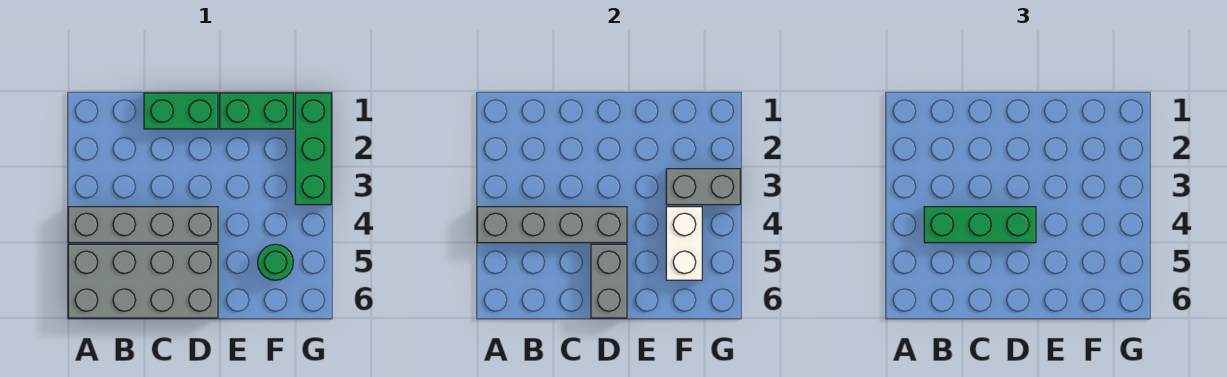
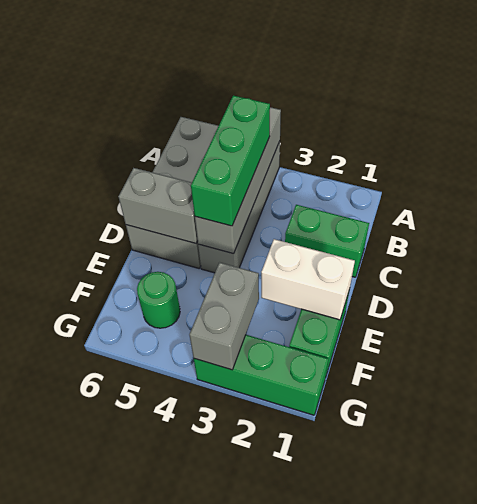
green brick C1:D1 level 1 -> green brick C1:C2 level 1
white brick F4:F5 level 2 -> white brick E1:E2 level 2

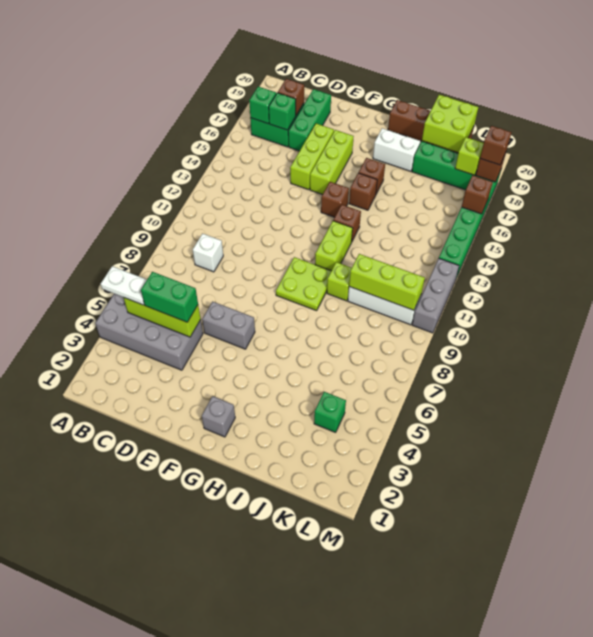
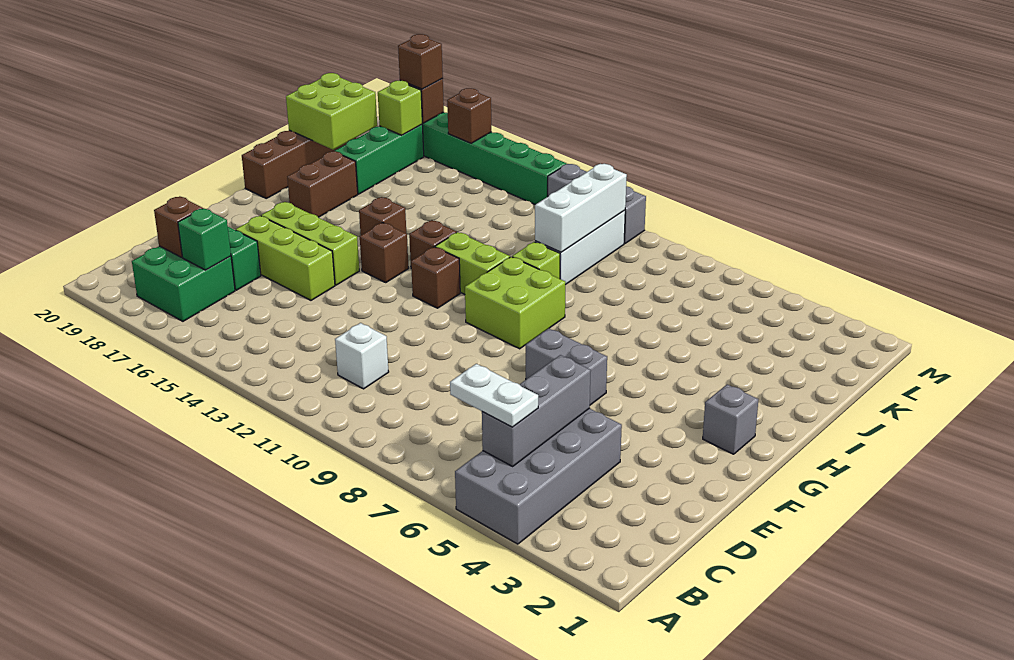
white plate A5:B5 level 3 -> white plate B5:B6 level 3
lime brick B5:D5 level 2 -> grey brick B5:D5 level 2
green brick B17 level 2 -> none
green brick C5:D5 level 3 -> none
white brick C9 level 1 -> white brick C11 level 1
grey brick E6:F6 level 1 -> grey brick F6:F7 level 1
lime plate G9:H10 level 1 -> lime brick G9:H10 level 1
brown brick H16 level 1 -> brown brick G12 level 1
white brick H18:I18 level 1 -> brown brick H18:I18 level 1
lime brick J10:L10 level 2 -> white brick J10:L10 level 2
green brick K4 level 1 -> none

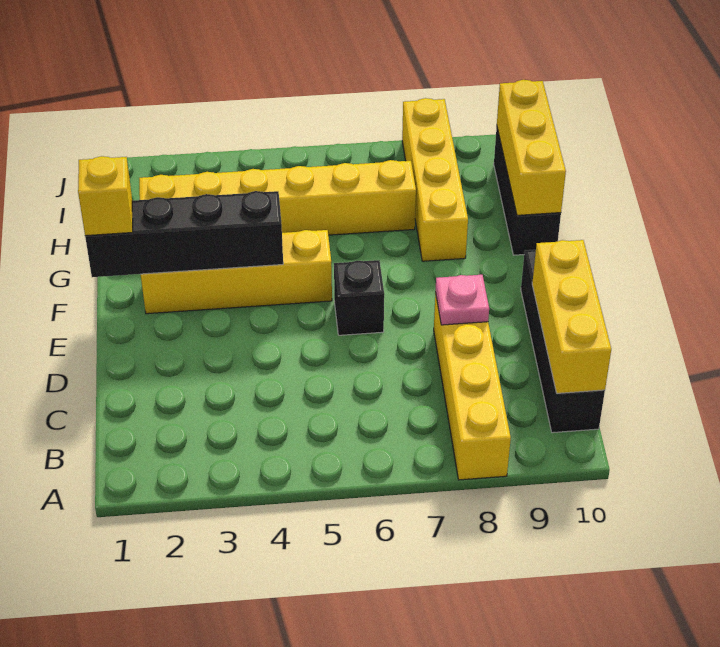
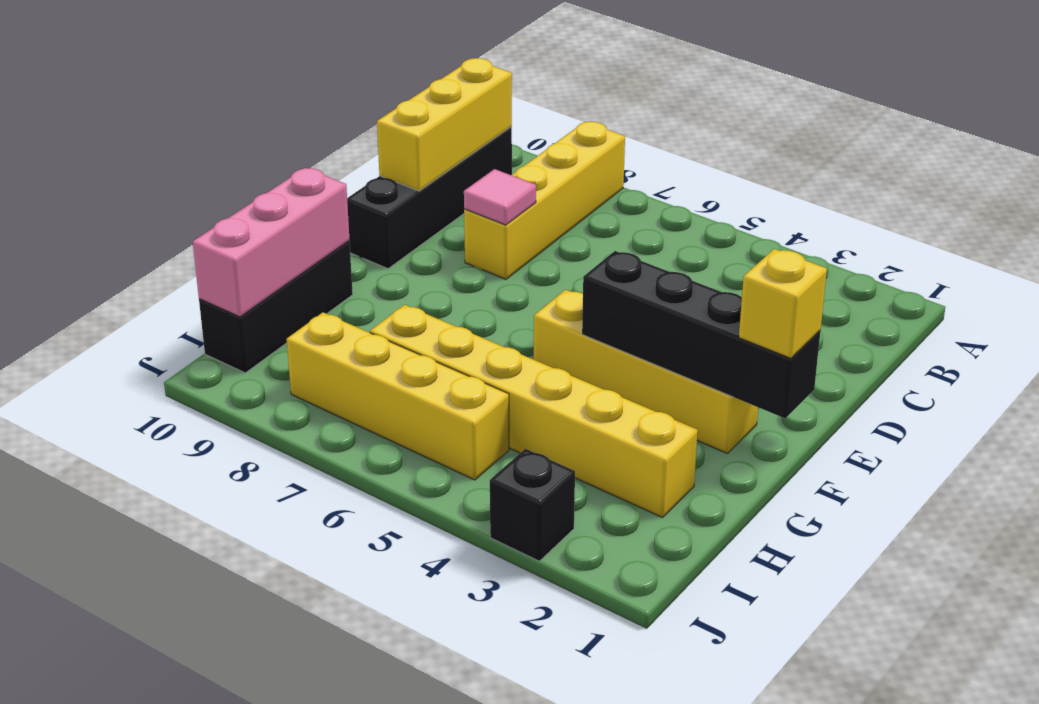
pink plate D8 level 2 -> pink tile D8 level 2
black brick E6 level 1 -> black brick J3 level 1
yellow brick G8:J8 level 1 -> yellow brick I5:I8 level 1
yellow brick G10:I10 level 2 -> pink brick G10:I10 level 2

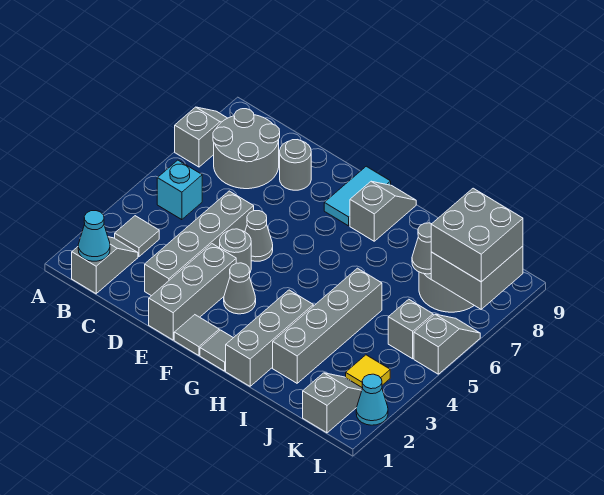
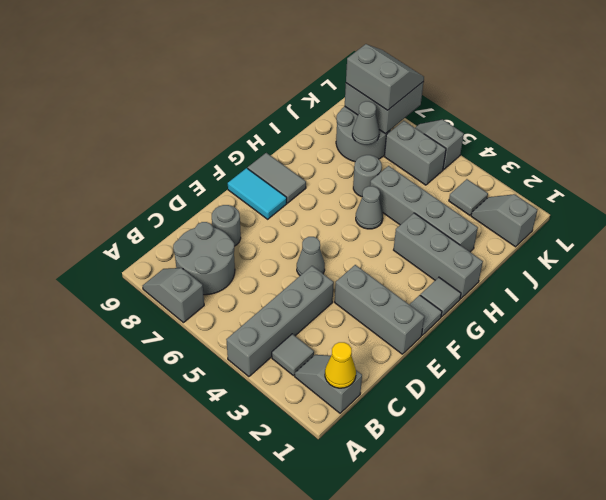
cyan cone B1 level 2 -> yellow cone B1 level 2
cyan brick B5 level 1 -> none
grey brick D2:D5 level 1 -> grey brick A4:D4 level 1
grey round brick E4 level 1 -> grey round brick I6 level 1
grey cone F3 level 1 -> grey cone H5 level 1
grey slope G8:G9 level 1 top 8 -> grey tile G8:G9 level 1
yellow tile K3 level 1 -> grey tile K3 level 1
grey brick K5 level 1 -> grey brick K5:K6 level 1
grey brick K7:L8 level 3 -> grey slope K7:L8 level 3 top K
cyan cone L2 level 1 -> none

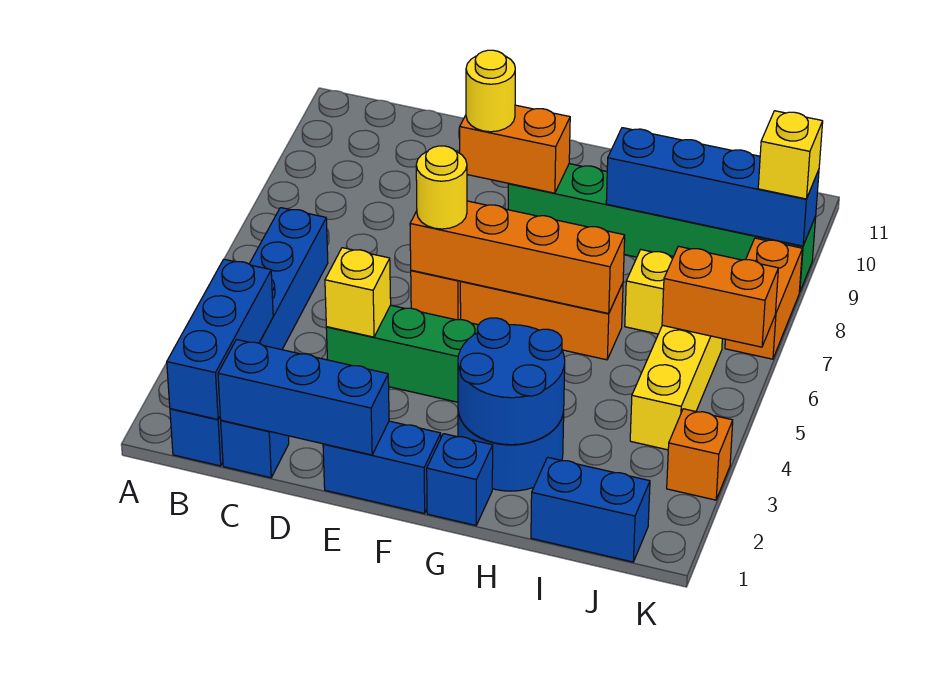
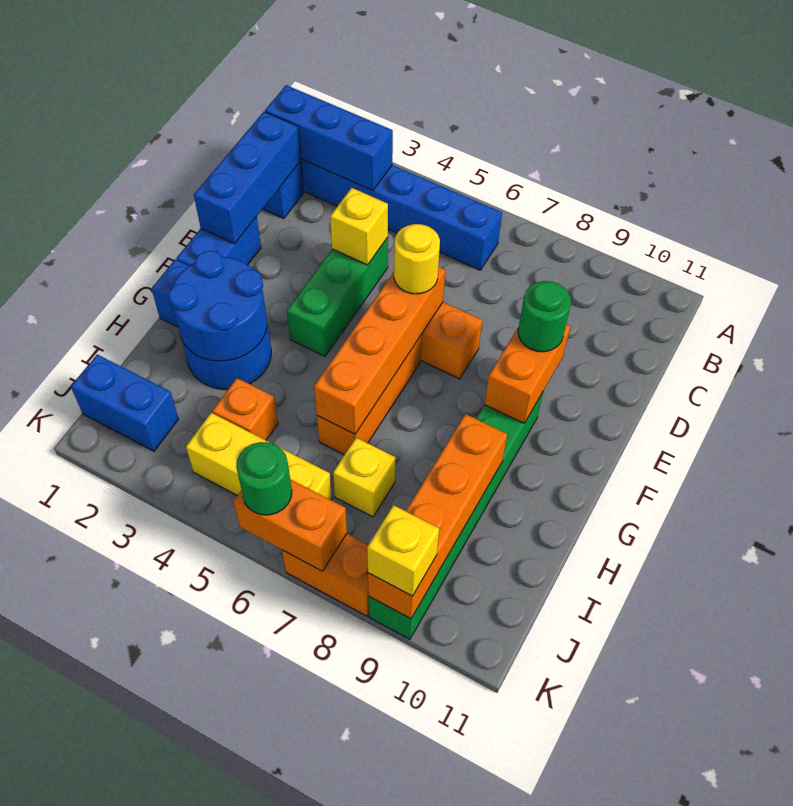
yellow round brick E9 level 3 -> green round brick E9 level 3
blue brick H9:K9 level 2 -> orange brick H9:K9 level 2
blue brick I1:J1 level 1 -> blue brick J1:J2 level 1
orange brick J6:K6 level 2 -> orange brick K6:K7 level 2
orange brick K3 level 1 -> orange brick I4 level 1
none -> green round brick K6 level 3

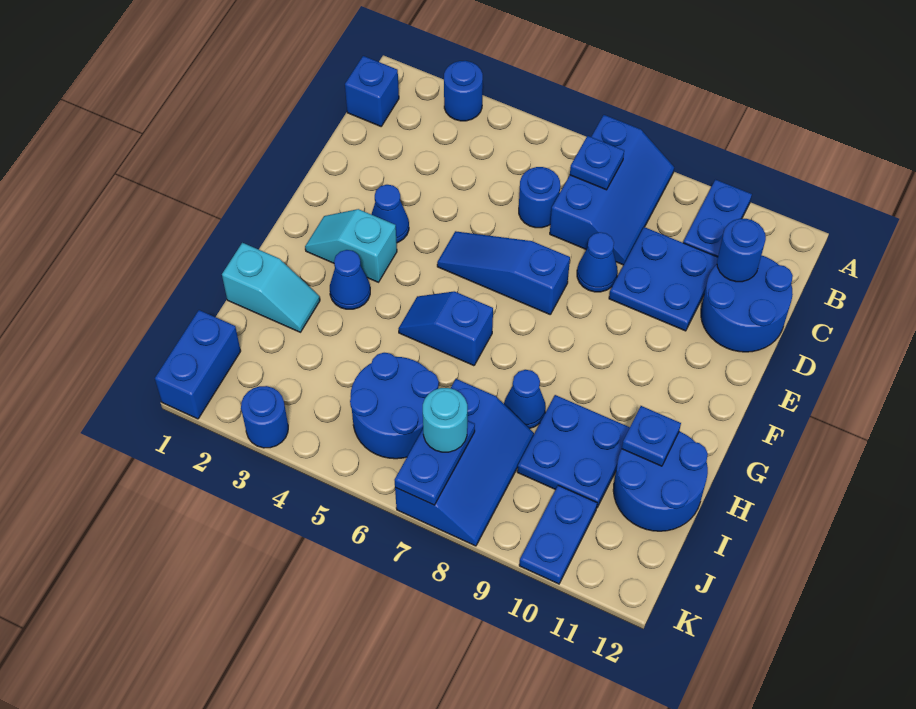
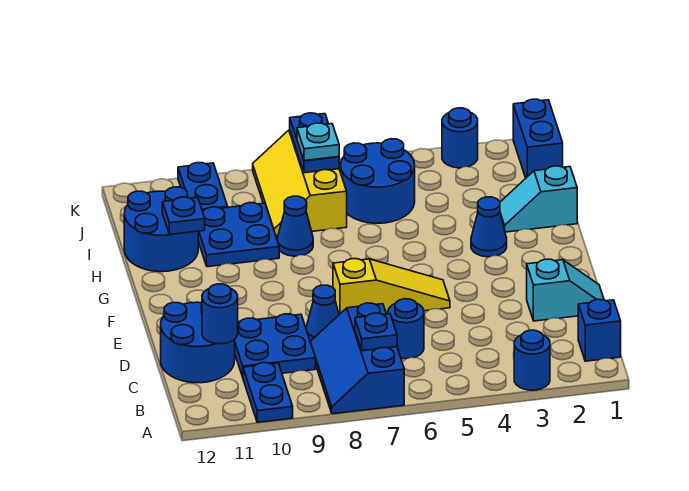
blue cone E3 level 1 -> none
blue slope E5:E7 level 1 top 7 -> yellow slope E5:E7 level 1 top 7
cyan slope F2:F3 level 1 top 3 -> cyan slope D1:D2 level 1 top 2
blue slope G5:G6 level 1 top 6 -> none
blue slope I7:K8 level 1 top 7 -> yellow slope I7:K8 level 1 top 7
cyan round brick J7 level 3 -> cyan plate J7 level 3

Required work =
Pick out all lines from the data above in which the word "cyan" appears.

Exercise result =
cyan cone B1 level 2 -> yellow cone B1 level 2
cyan brick B5 level 1 -> none
cyan cone L2 level 1 -> none
cyan slope F2:F3 level 1 top 3 -> cyan slope D1:D2 level 1 top 2
cyan round brick J7 level 3 -> cyan plate J7 level 3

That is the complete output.